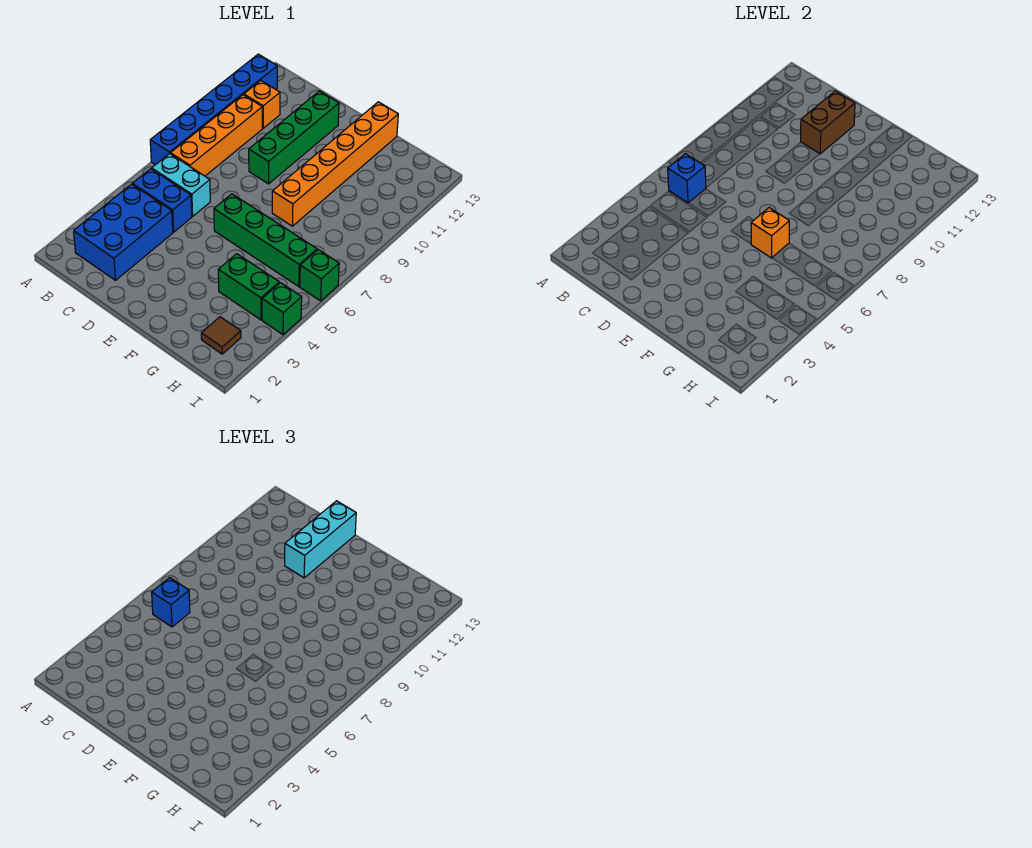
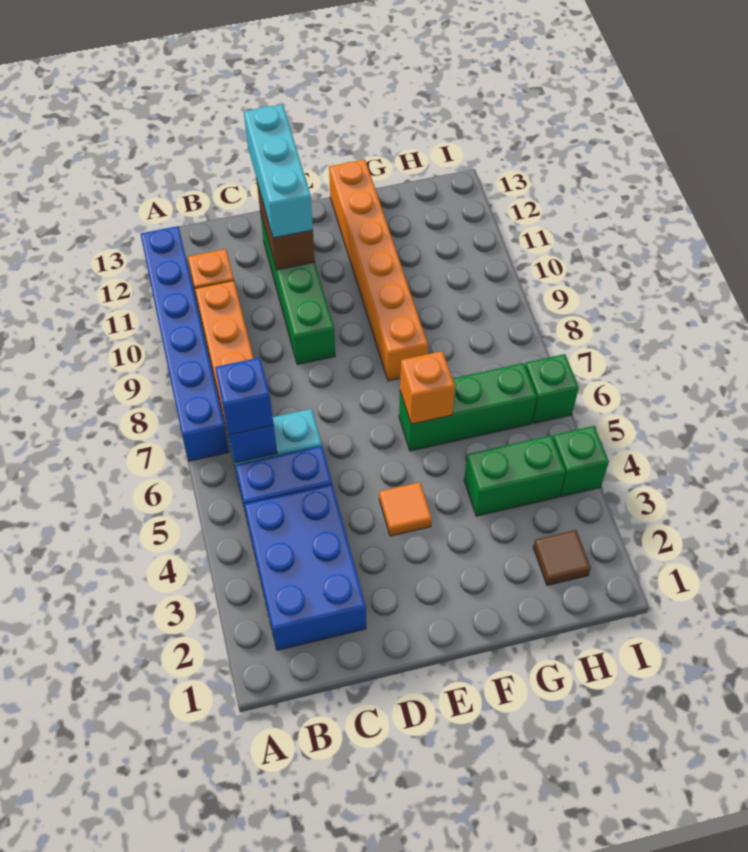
none -> orange tile E4 level 1
green brick E6:H6 level 1 -> green brick F6:H6 level 1

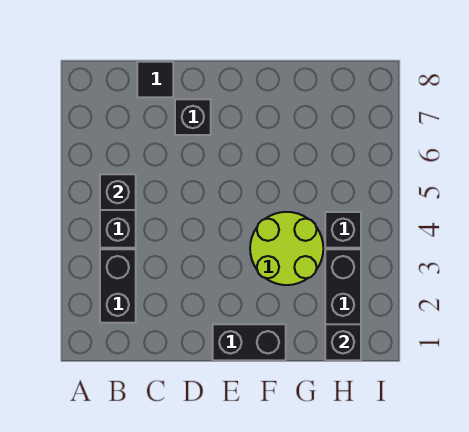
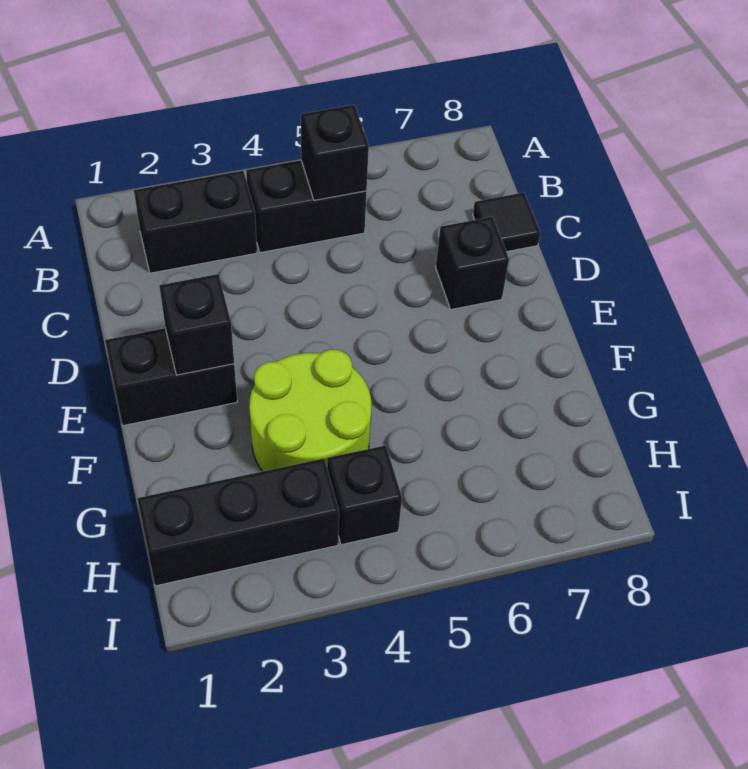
black brick E1:F1 level 1 -> black brick E1:E2 level 1
black brick H1 level 2 -> black brick E2 level 2

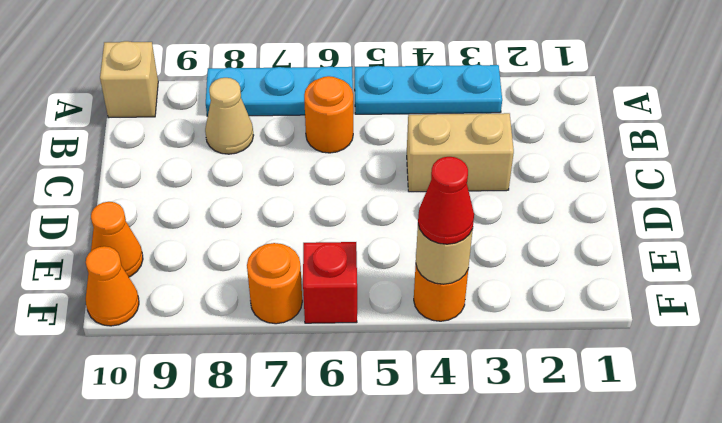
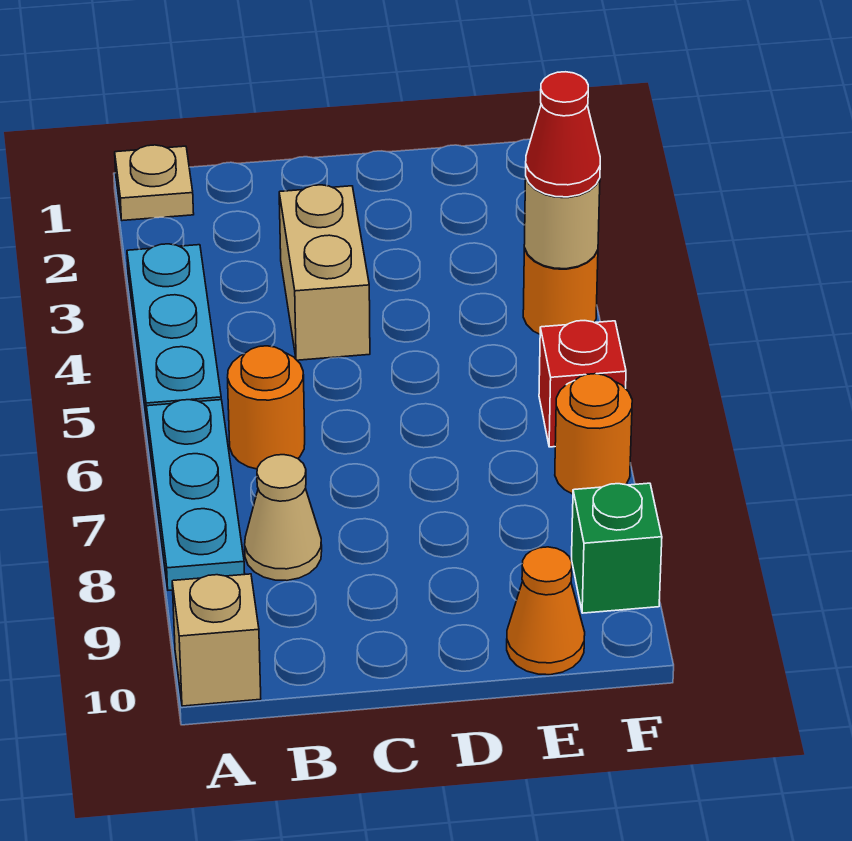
none -> tan plate A1 level 1
none -> green brick F9 level 1
orange cone F10 level 1 -> none

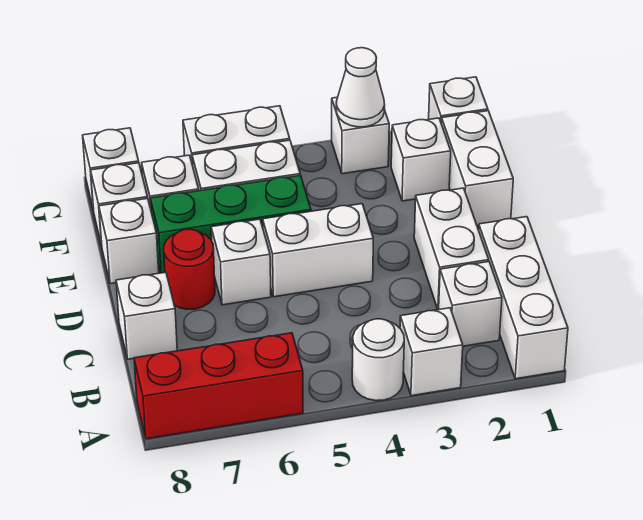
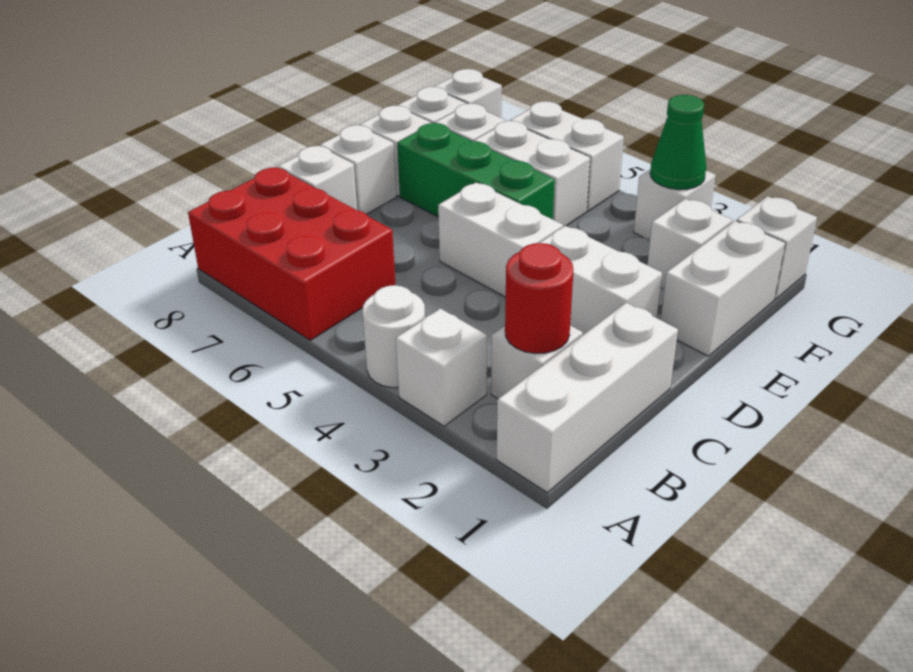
red brick A6:A8 level 1 -> red brick A6:B8 level 1
white brick C2:D2 level 1 -> white brick D2:D3 level 1
white brick D6 level 1 -> white brick D8 level 1
red round brick D7 level 1 -> red round brick B2 level 2
white cone G3 level 2 -> green cone G3 level 2

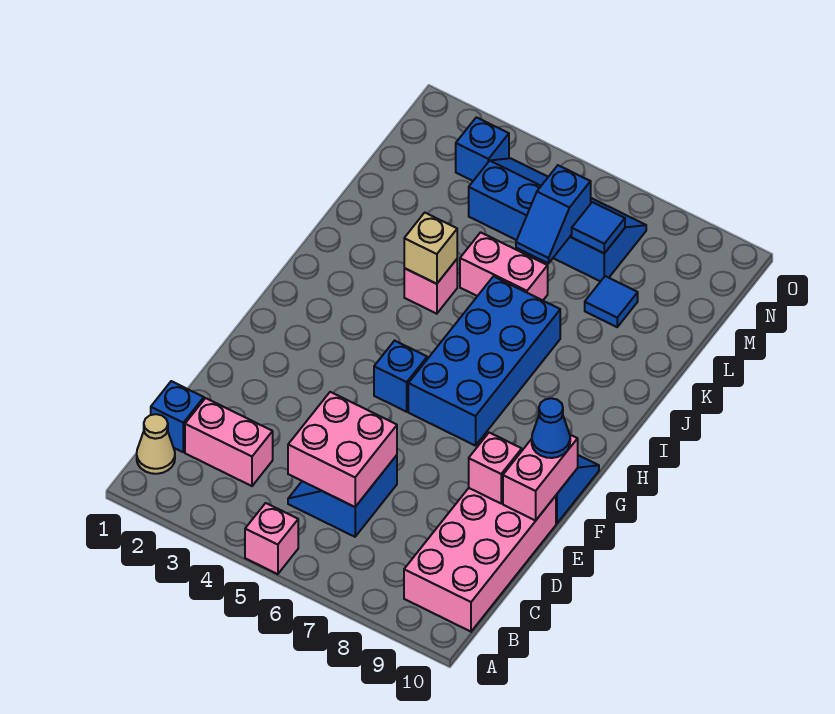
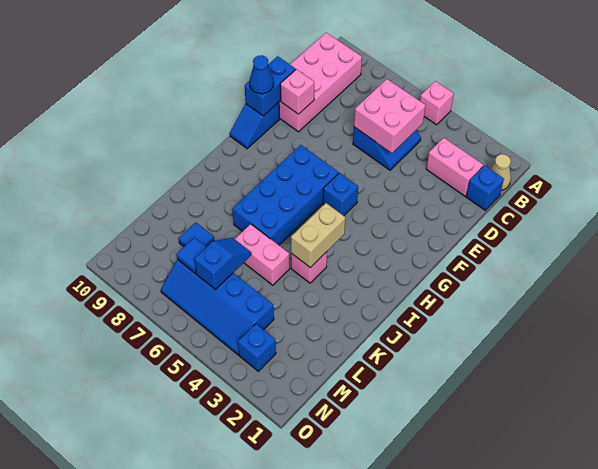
pink brick E10:F10 level 2 -> blue brick E10:F10 level 2
tan brick J4 level 2 -> tan brick I4:J4 level 2

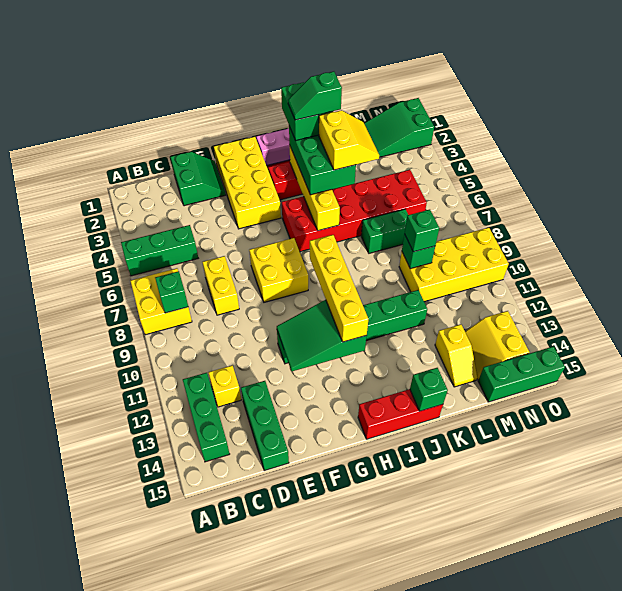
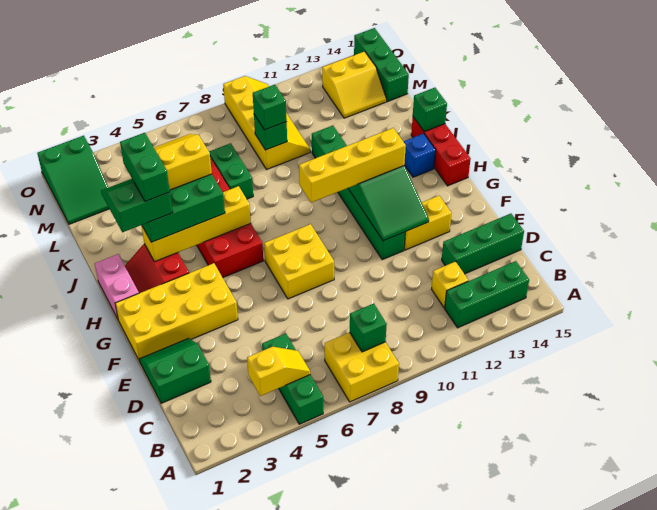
yellow brick D7:D8 level 1 -> yellow brick F12:F13 level 1
green slope I3:J3 level 5 top J -> green brick I3:J3 level 5
none -> blue brick I14 level 1
yellow brick L9:O10 level 1 -> yellow slope L9:O10 level 1 top 9
yellow slope L13:L14 level 1 top 13 -> yellow slope B4:B5 level 2 top 4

:::

=== Description of the task ===
Copy every line of the records exactly as it is written, but not the pictures.

=== Solution to the exercise ===
none -> orange tile E4 level 1
green brick E6:H6 level 1 -> green brick F6:H6 level 1

black brick E1:F1 level 1 -> black brick E1:E2 level 1
black brick H1 level 2 -> black brick E2 level 2

none -> tan plate A1 level 1
none -> green brick F9 level 1
orange cone F10 level 1 -> none

red brick A6:A8 level 1 -> red brick A6:B8 level 1
white brick C2:D2 level 1 -> white brick D2:D3 level 1
white brick D6 level 1 -> white brick D8 level 1
red round brick D7 level 1 -> red round brick B2 level 2
white cone G3 level 2 -> green cone G3 level 2

pink brick E10:F10 level 2 -> blue brick E10:F10 level 2
tan brick J4 level 2 -> tan brick I4:J4 level 2

yellow brick D7:D8 level 1 -> yellow brick F12:F13 level 1
green slope I3:J3 level 5 top J -> green brick I3:J3 level 5
none -> blue brick I14 level 1
yellow brick L9:O10 level 1 -> yellow slope L9:O10 level 1 top 9
yellow slope L13:L14 level 1 top 13 -> yellow slope B4:B5 level 2 top 4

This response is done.